:: Given records
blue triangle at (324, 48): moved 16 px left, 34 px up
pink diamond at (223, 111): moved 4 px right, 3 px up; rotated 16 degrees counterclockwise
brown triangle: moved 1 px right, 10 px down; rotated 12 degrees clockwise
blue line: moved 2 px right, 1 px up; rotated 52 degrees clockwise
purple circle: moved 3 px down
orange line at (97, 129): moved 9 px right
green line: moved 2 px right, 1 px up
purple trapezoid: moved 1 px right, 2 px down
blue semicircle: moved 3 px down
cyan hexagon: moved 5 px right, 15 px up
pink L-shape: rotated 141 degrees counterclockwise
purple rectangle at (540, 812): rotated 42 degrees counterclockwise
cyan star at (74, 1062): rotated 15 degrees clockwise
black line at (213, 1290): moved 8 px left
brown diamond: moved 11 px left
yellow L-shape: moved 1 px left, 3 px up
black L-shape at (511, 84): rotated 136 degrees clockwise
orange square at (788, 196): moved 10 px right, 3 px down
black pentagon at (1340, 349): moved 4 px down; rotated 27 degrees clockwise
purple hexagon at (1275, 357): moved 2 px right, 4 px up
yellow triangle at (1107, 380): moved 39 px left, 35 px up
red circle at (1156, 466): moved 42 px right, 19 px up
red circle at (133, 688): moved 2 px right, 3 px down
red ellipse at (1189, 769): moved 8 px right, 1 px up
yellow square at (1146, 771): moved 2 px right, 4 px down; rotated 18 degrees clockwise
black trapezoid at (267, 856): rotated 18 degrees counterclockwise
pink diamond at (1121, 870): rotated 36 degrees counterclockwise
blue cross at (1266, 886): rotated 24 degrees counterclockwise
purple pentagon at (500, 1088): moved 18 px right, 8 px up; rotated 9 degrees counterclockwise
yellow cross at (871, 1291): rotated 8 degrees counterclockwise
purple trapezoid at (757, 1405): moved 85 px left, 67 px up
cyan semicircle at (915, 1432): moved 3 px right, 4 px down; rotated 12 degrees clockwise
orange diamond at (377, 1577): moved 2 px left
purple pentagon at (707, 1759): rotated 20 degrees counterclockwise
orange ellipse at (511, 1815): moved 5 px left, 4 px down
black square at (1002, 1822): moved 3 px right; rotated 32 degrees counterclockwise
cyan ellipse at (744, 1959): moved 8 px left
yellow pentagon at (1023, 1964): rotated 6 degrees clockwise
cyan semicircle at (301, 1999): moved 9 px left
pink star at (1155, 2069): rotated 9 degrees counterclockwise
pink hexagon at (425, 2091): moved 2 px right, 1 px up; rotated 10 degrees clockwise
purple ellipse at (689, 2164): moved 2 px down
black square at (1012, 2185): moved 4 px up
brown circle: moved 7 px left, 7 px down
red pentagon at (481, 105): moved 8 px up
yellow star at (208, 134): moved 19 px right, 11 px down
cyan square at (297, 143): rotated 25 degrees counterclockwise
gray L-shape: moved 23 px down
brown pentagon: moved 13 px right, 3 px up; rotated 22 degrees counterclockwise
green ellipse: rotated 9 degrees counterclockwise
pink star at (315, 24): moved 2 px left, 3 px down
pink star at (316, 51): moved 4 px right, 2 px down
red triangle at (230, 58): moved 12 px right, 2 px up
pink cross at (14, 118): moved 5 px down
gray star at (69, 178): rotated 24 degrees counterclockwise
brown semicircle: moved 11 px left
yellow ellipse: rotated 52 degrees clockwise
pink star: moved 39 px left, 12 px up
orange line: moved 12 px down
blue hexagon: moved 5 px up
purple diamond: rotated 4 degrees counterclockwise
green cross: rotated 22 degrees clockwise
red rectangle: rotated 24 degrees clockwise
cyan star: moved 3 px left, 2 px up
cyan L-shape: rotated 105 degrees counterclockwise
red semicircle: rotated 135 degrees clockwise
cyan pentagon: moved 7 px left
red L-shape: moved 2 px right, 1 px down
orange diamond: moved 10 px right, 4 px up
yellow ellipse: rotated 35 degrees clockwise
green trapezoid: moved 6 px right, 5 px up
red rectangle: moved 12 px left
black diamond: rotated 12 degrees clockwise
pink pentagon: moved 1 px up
::::
## Exercise
Identify and copy each line of the listing above that contains the word "cyan".

## Exercise result
cyan hexagon: moved 5 px right, 15 px up
cyan star at (74, 1062): rotated 15 degrees clockwise
cyan semicircle at (915, 1432): moved 3 px right, 4 px down; rotated 12 degrees clockwise
cyan ellipse at (744, 1959): moved 8 px left
cyan semicircle at (301, 1999): moved 9 px left
cyan square at (297, 143): rotated 25 degrees counterclockwise
cyan star: moved 3 px left, 2 px up
cyan L-shape: rotated 105 degrees counterclockwise
cyan pentagon: moved 7 px left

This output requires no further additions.